What needs to be done -
Apart from the pictures, every entry should be reproduced exactly.

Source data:
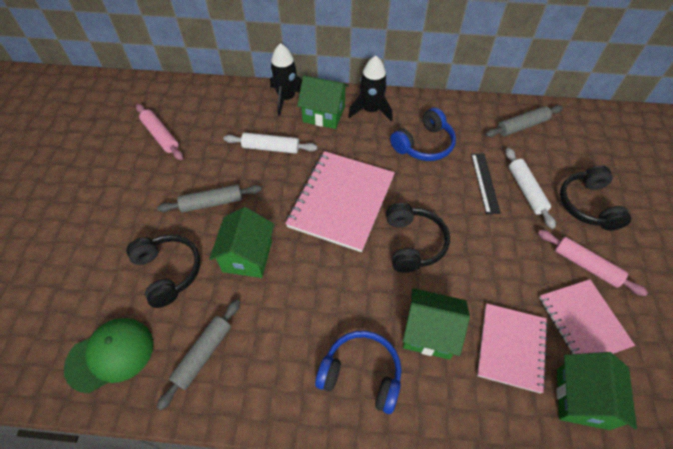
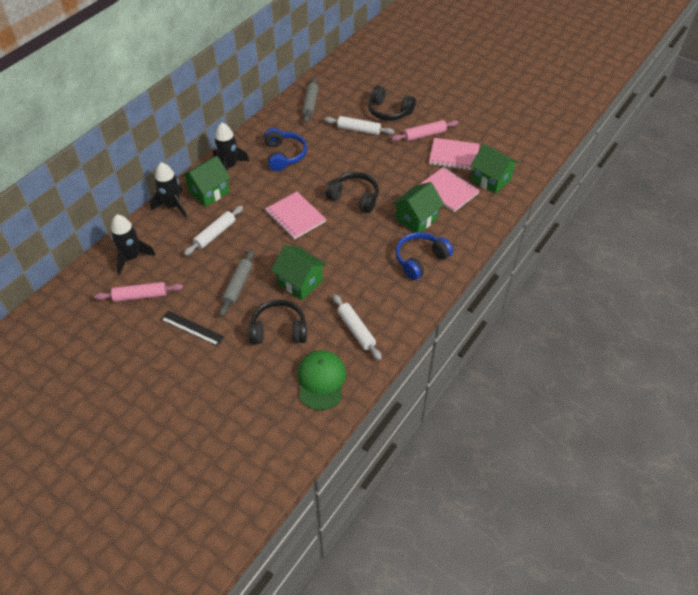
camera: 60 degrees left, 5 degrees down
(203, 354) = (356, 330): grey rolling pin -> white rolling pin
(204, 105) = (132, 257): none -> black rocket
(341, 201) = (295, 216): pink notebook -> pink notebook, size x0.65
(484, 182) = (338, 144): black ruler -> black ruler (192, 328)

Solution -
camera: 60 degrees left, 5 degrees down
(203, 354) = (356, 330): grey rolling pin -> white rolling pin
(204, 105) = (132, 257): none -> black rocket
(341, 201) = (295, 216): pink notebook -> pink notebook, size x0.65
(484, 182) = (338, 144): black ruler -> black ruler (192, 328)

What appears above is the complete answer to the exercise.